Task →
Repeat each record exactly. Any picture gets left out.

** Records to process follows **

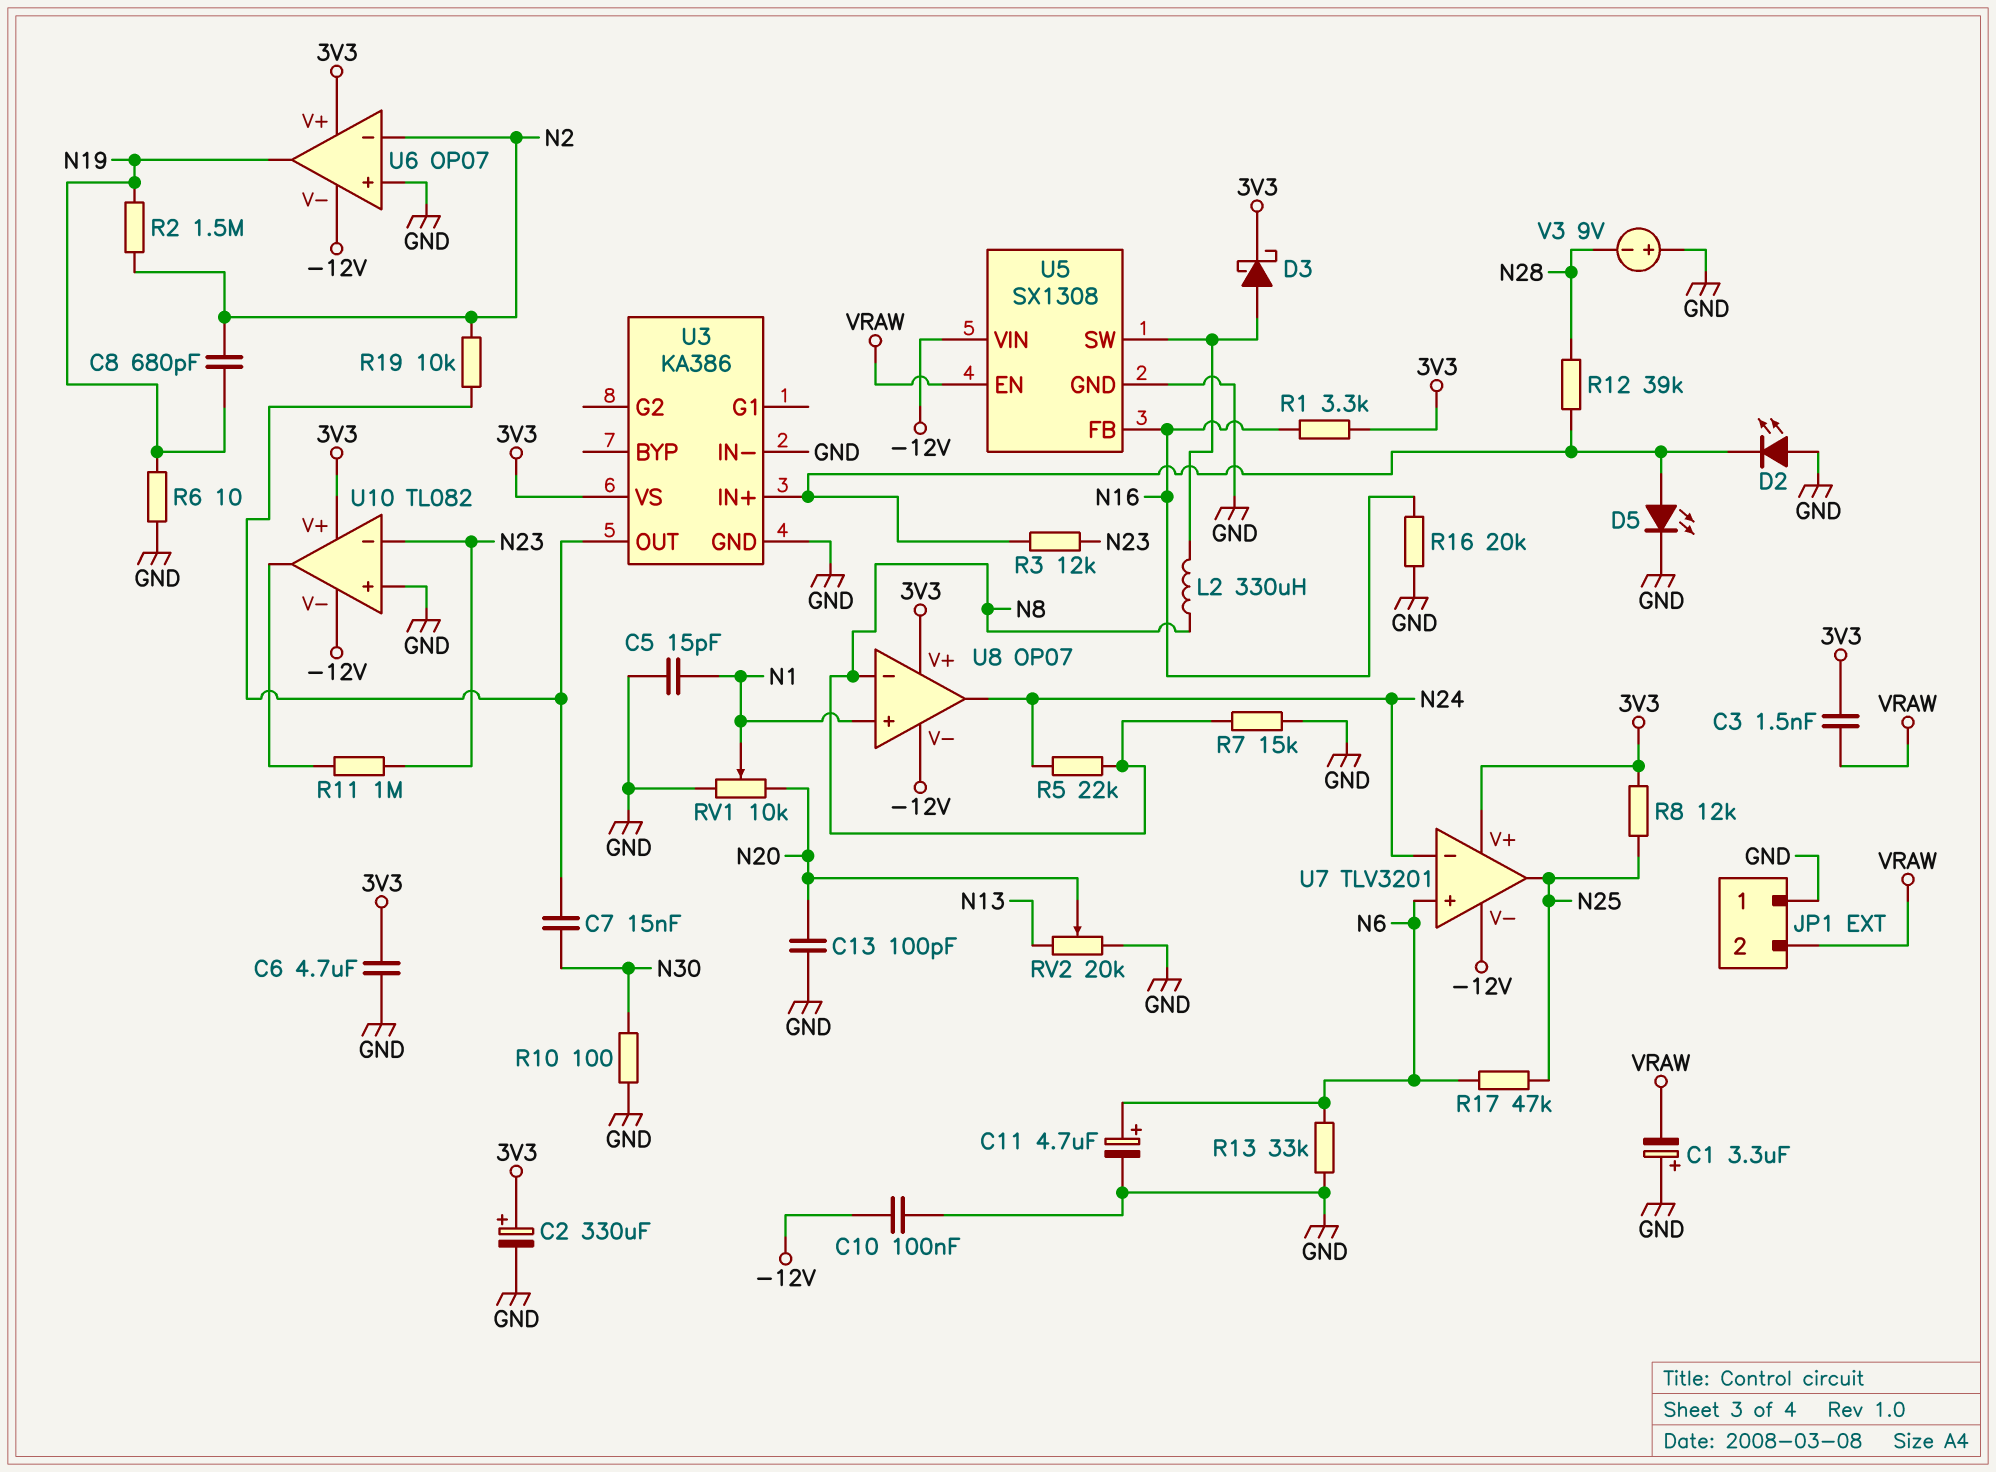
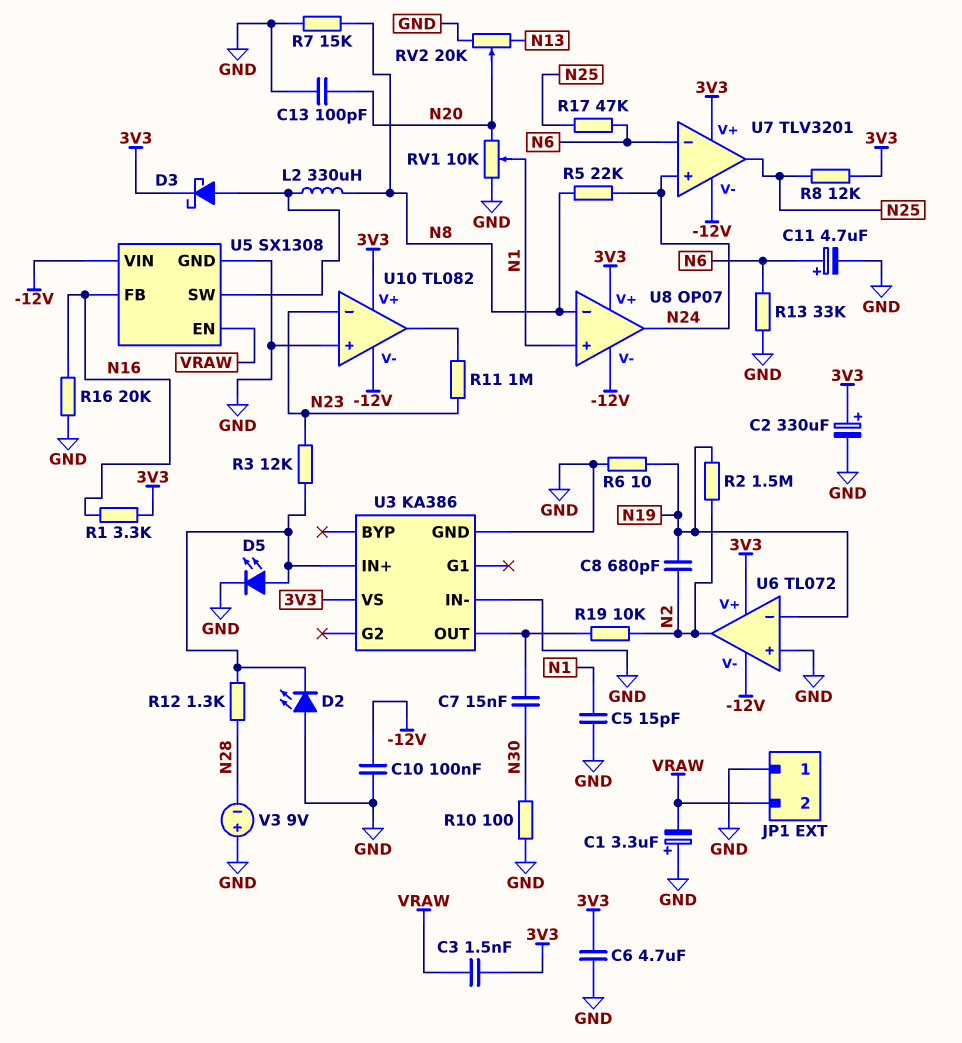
R12: 39k (N28, U3/IN+) -> 1.3k (N28, U3/IN+)
U6: OP07 -> TL072
U6 pin in-: N2 -> N19
U6 pin out: N19 -> N2
U7 pin in+: N6 -> N24
U7 pin in-: N24 -> N6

** End of Records to process **

Output for this exercise →
R12: 39k (N28, U3/IN+) -> 1.3k (N28, U3/IN+)
U6: OP07 -> TL072
U6 pin in-: N2 -> N19
U6 pin out: N19 -> N2
U7 pin in+: N6 -> N24
U7 pin in-: N24 -> N6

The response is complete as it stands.